◆ TASK TO COMPLETE ◆
Could you set down the listing below exactly and omit its images?

◆ SUPPLIED ENTRIES ◆
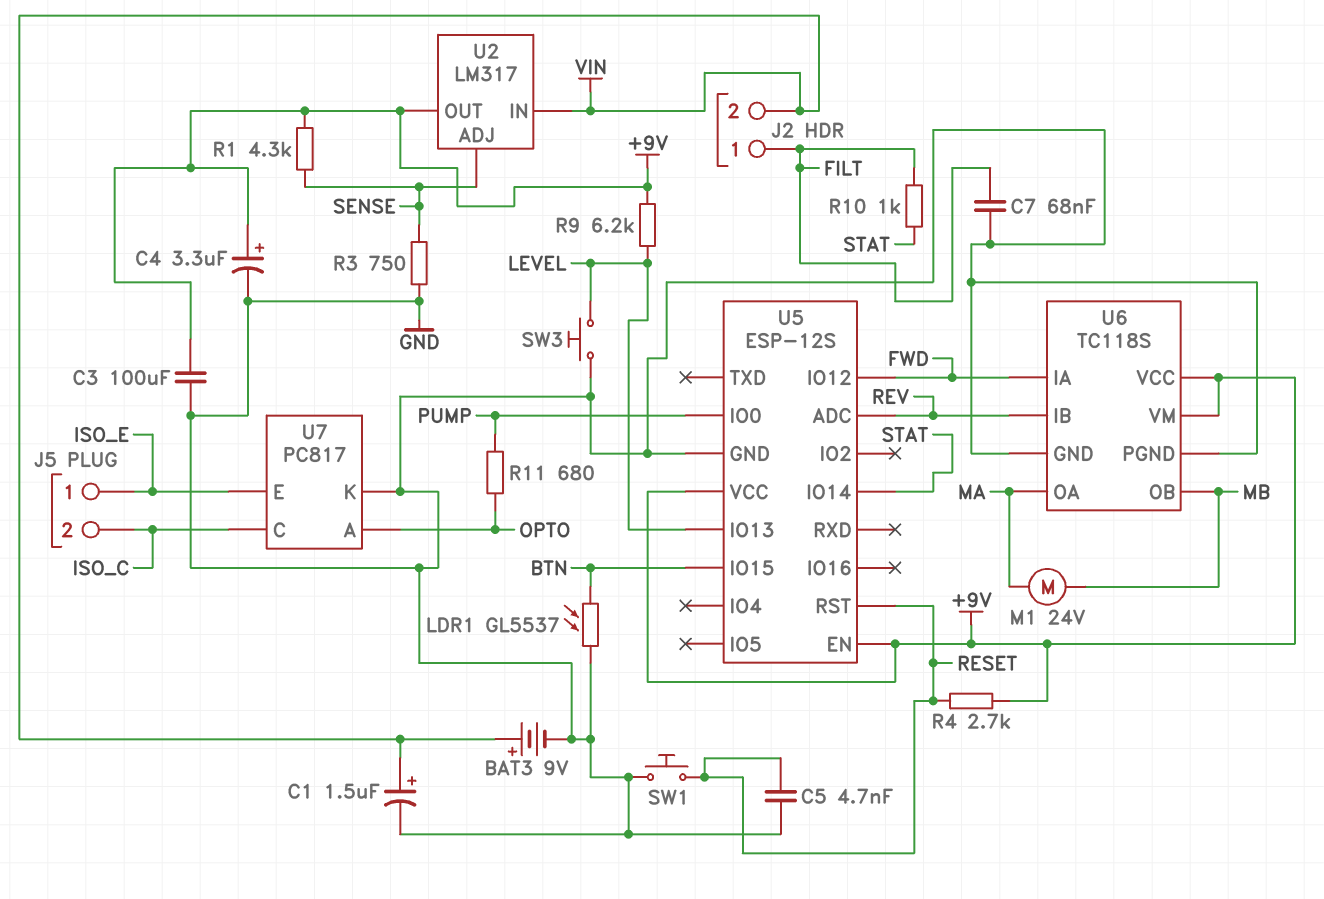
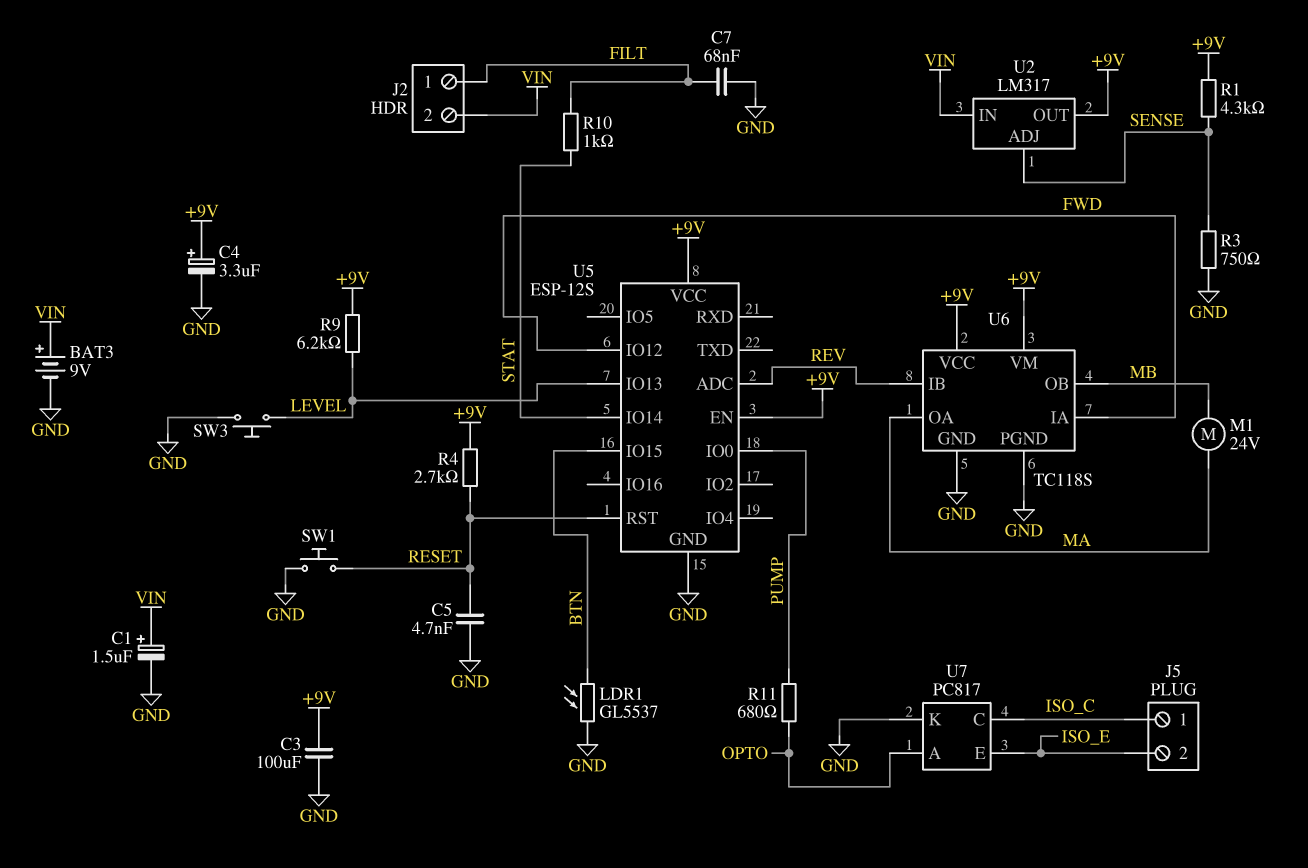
J5 pin 1: ISO_E -> ISO_C
J5 pin 2: ISO_C -> ISO_E

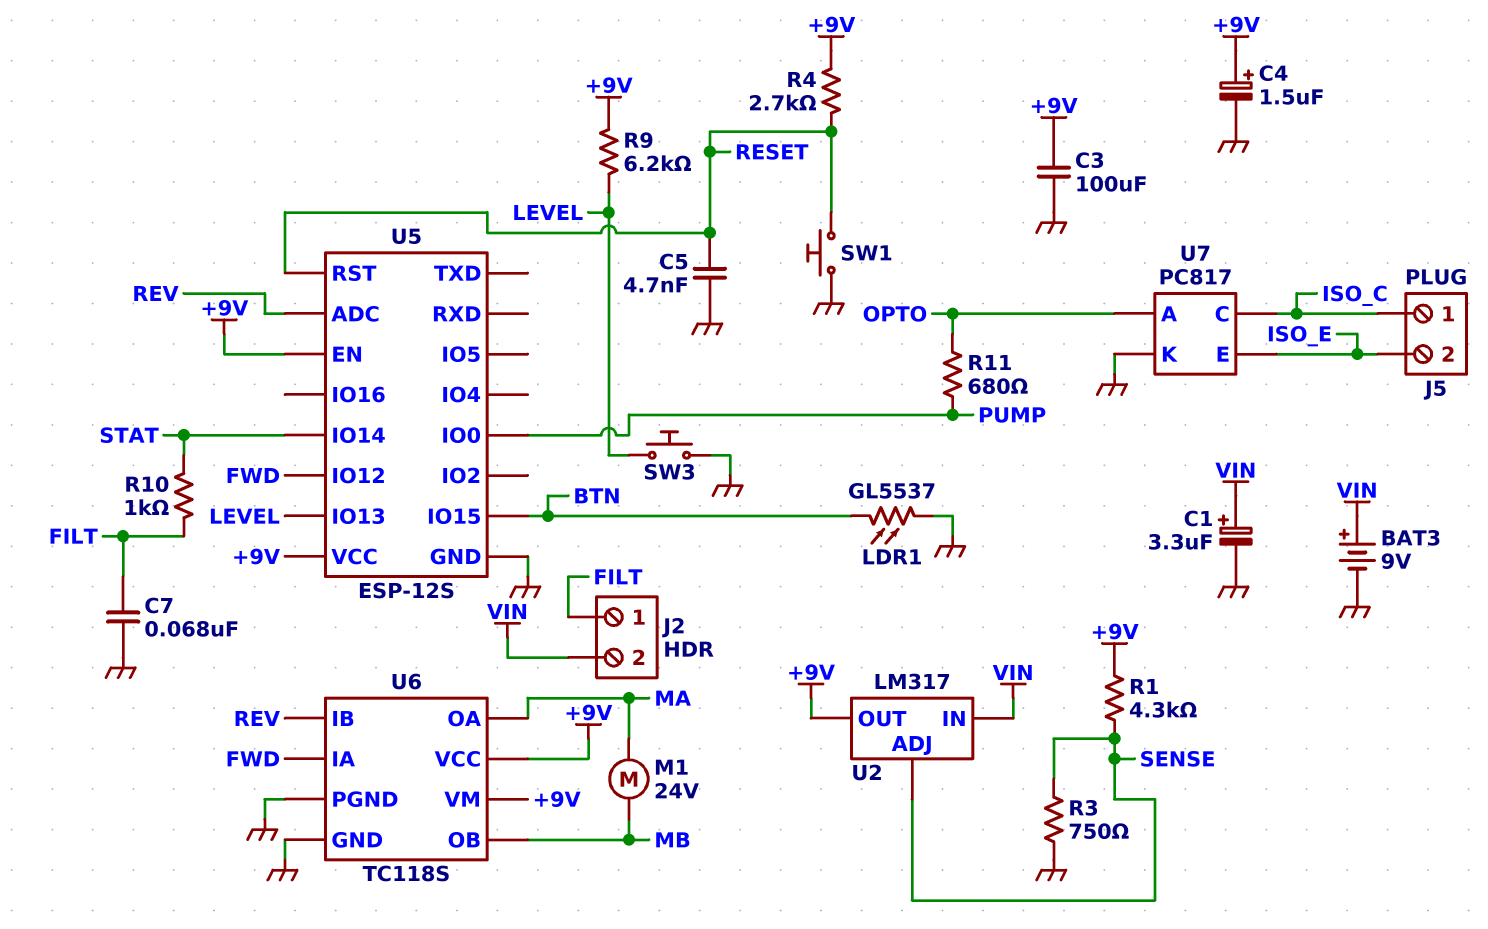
C1: 1.5uF (plus VIN, minus GND) -> 3.3uF (plus VIN, minus GND)
C4: 3.3uF (plus +9V, minus GND) -> 1.5uF (plus +9V, minus GND)

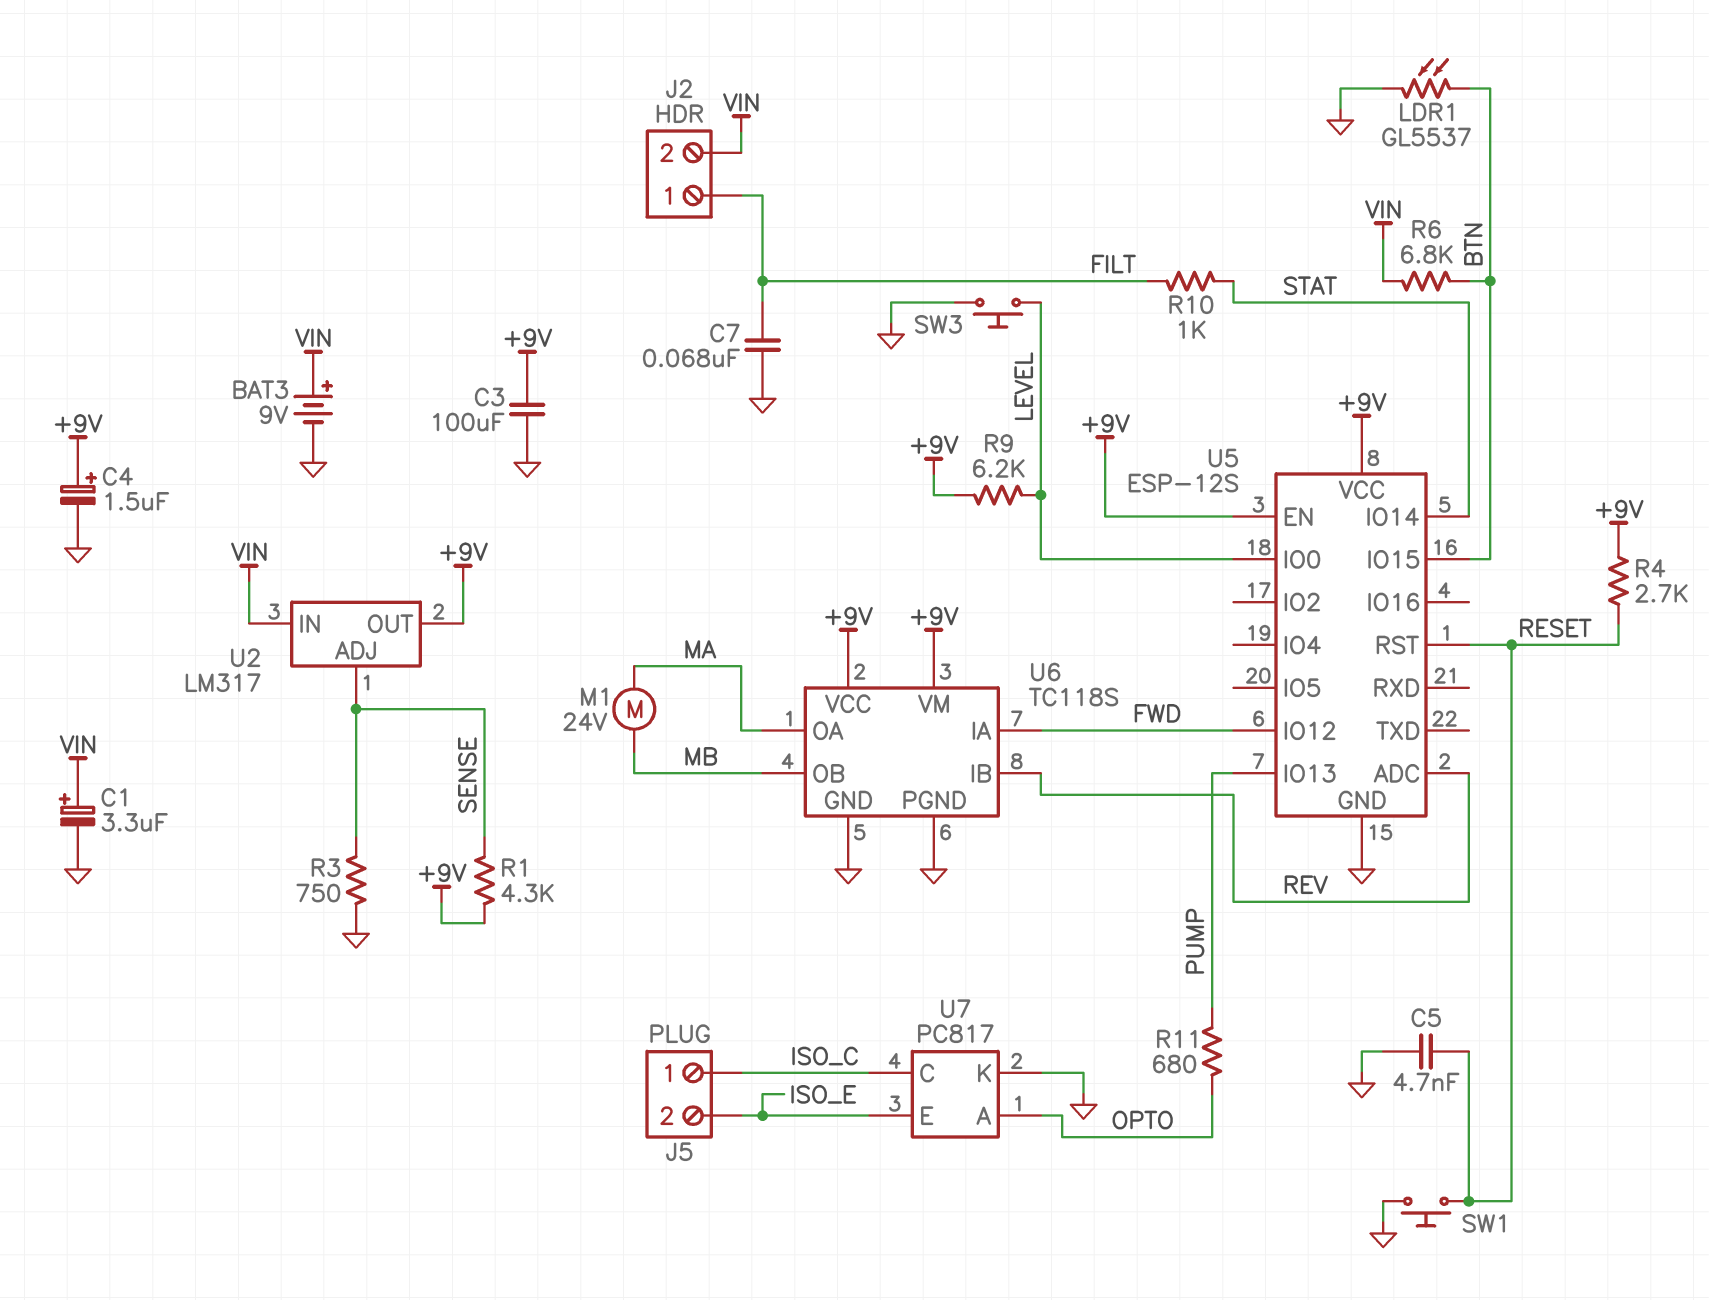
R6: none -> 6.8k (BTN, VIN)
U5 pin IO0: PUMP -> LEVEL
U5 pin IO13: LEVEL -> PUMP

◆ EXERCISE ANSWER ◆
J5 pin 1: ISO_E -> ISO_C
J5 pin 2: ISO_C -> ISO_E

C1: 1.5uF (plus VIN, minus GND) -> 3.3uF (plus VIN, minus GND)
C4: 3.3uF (plus +9V, minus GND) -> 1.5uF (plus +9V, minus GND)

R6: none -> 6.8k (BTN, VIN)
U5 pin IO0: PUMP -> LEVEL
U5 pin IO13: LEVEL -> PUMP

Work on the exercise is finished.